**What is required:** Using the records below, write out the line with "D101: none -> LED yellow (A VSW, K VCC)" and each line after it through the final one, exactly, and only those.

(Image comparison data)
★ ★ ★ ★ ★ ★ ★

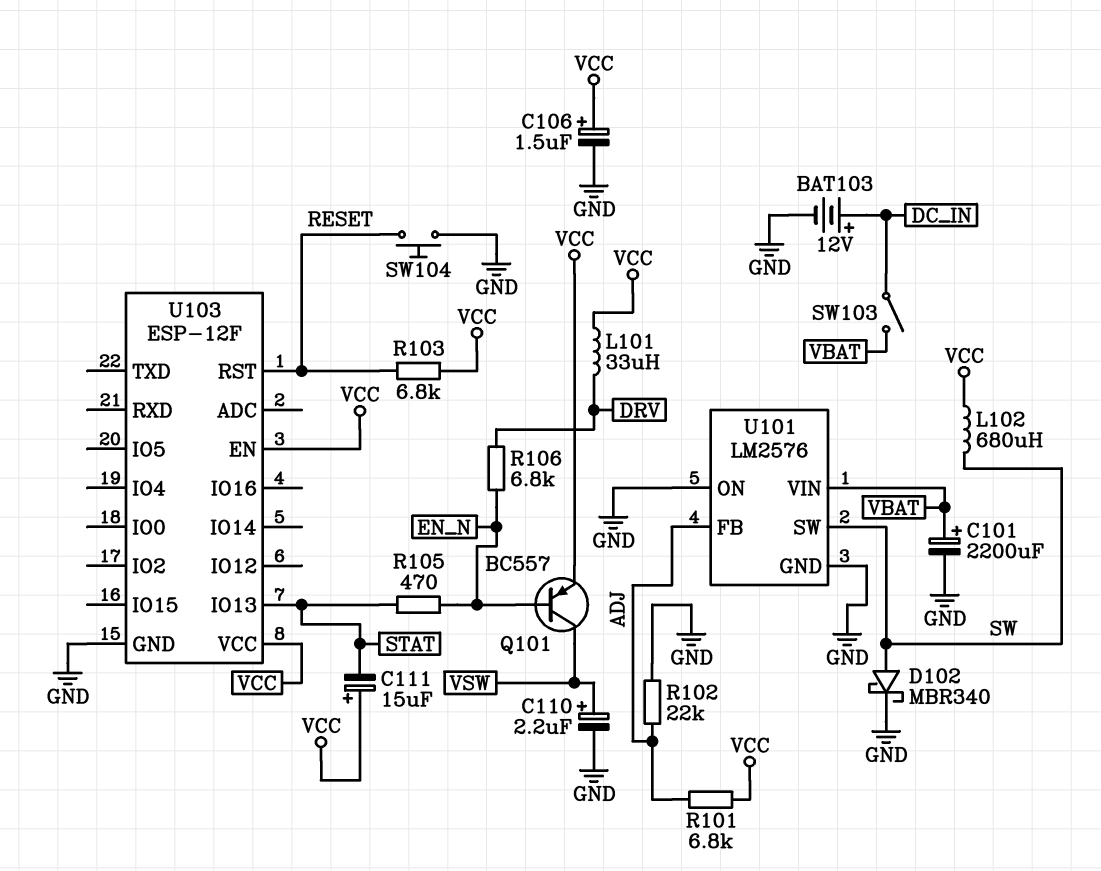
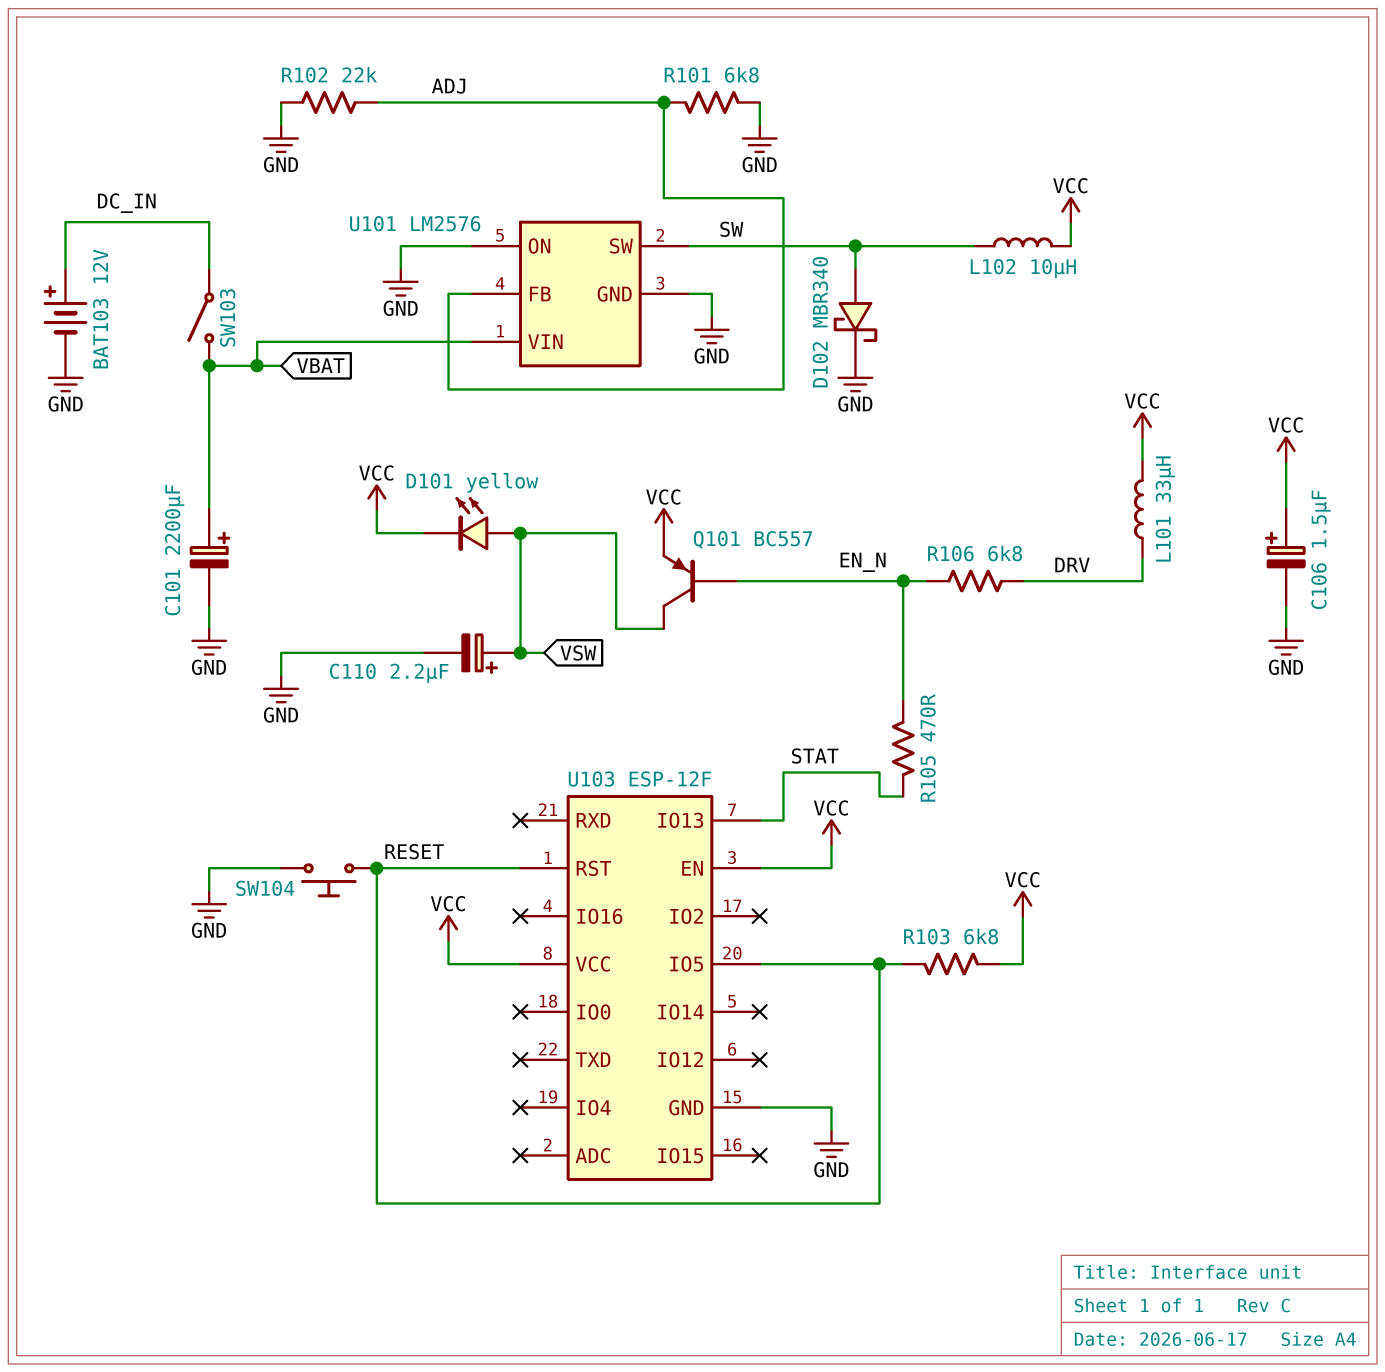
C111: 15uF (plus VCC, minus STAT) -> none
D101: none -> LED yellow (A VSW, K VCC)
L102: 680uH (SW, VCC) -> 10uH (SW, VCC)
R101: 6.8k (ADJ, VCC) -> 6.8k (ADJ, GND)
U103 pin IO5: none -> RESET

★ ★ ★ ★ ★ ★ ★

**Expected answer:**
D101: none -> LED yellow (A VSW, K VCC)
L102: 680uH (SW, VCC) -> 10uH (SW, VCC)
R101: 6.8k (ADJ, VCC) -> 6.8k (ADJ, GND)
U103 pin IO5: none -> RESET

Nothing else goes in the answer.